AIM OF THE EXERCISE. For the records that follow, please set down exactly the lines between the one holding "green key: 0 -> 1" and the one holding "orange glasses: 2 -> 1", inclusive, and only those.

RECORDS SUPPLIED.

★ ★ ★ ★ ★ ★ ★

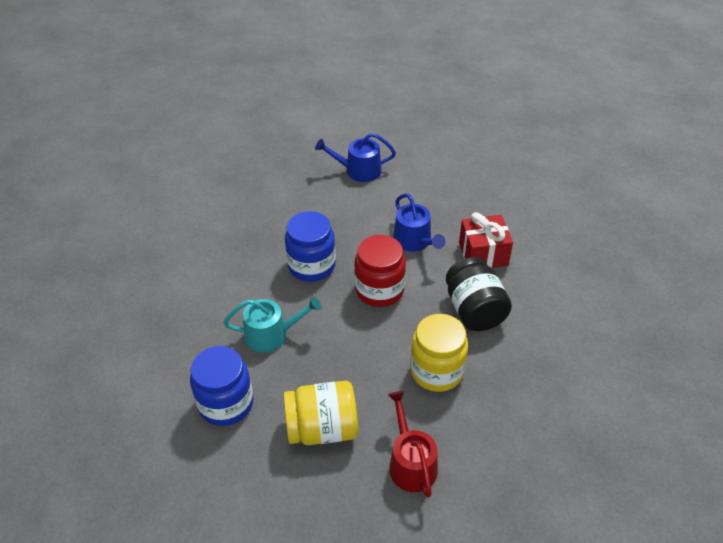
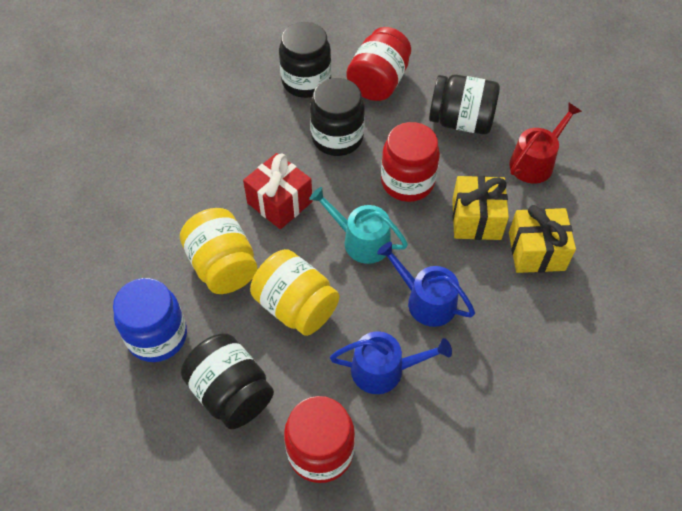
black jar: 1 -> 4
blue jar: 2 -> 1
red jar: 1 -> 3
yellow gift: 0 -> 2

★ ★ ★ ★ ★ ★ ★

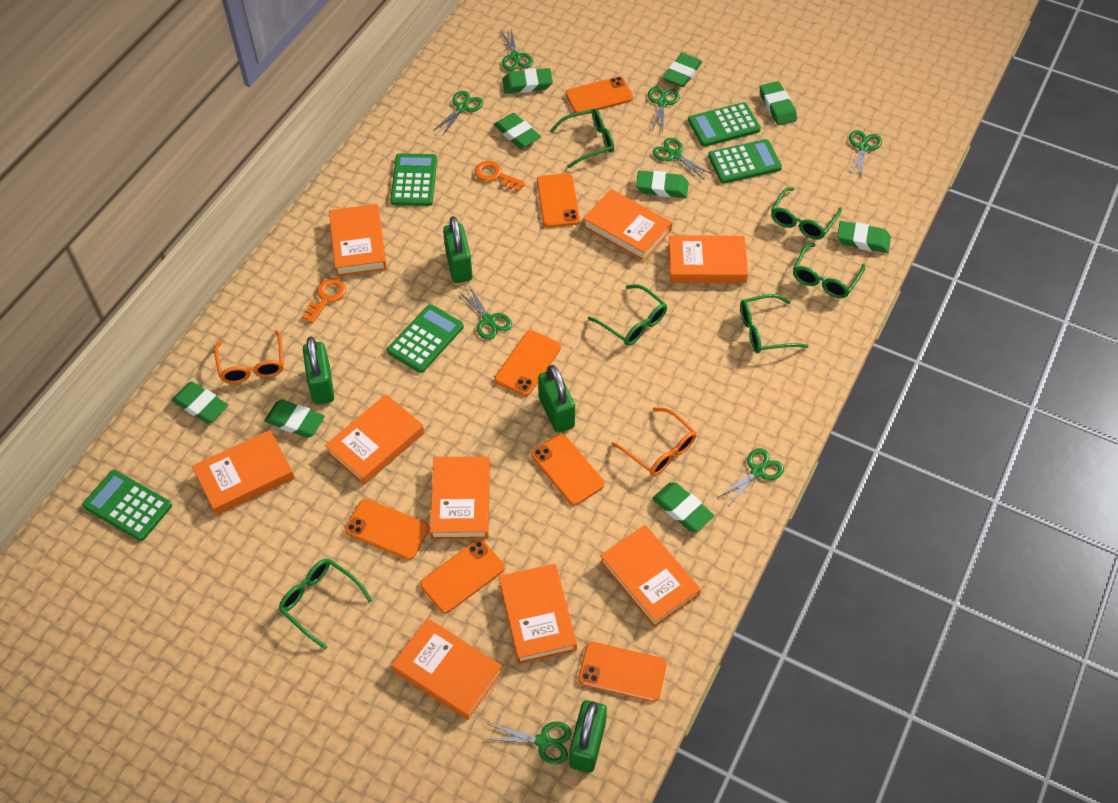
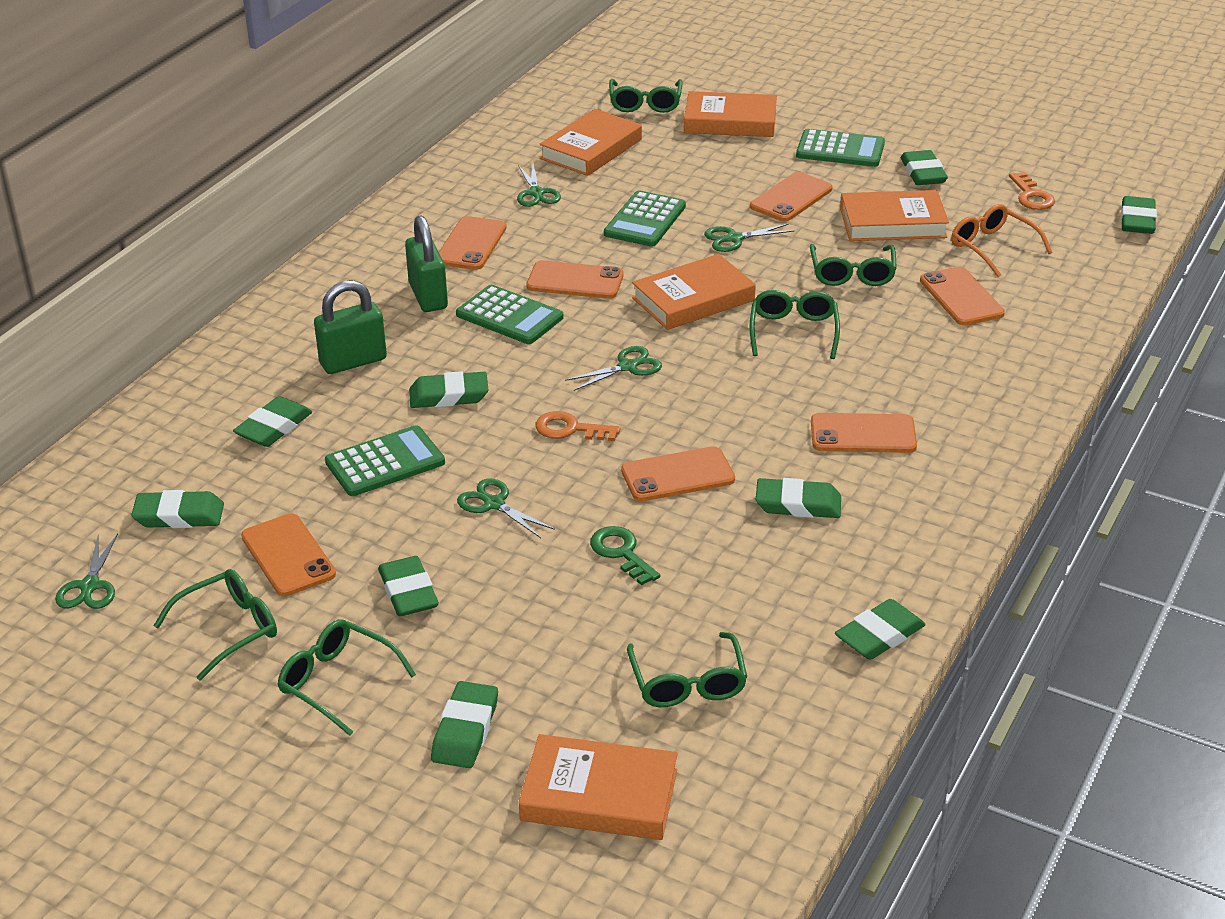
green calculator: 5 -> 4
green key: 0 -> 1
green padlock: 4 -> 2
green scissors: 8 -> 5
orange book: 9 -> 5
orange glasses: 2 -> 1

★ ★ ★ ★ ★ ★ ★

SOLUTION TO THE PROBLEM.
green key: 0 -> 1
green padlock: 4 -> 2
green scissors: 8 -> 5
orange book: 9 -> 5
orange glasses: 2 -> 1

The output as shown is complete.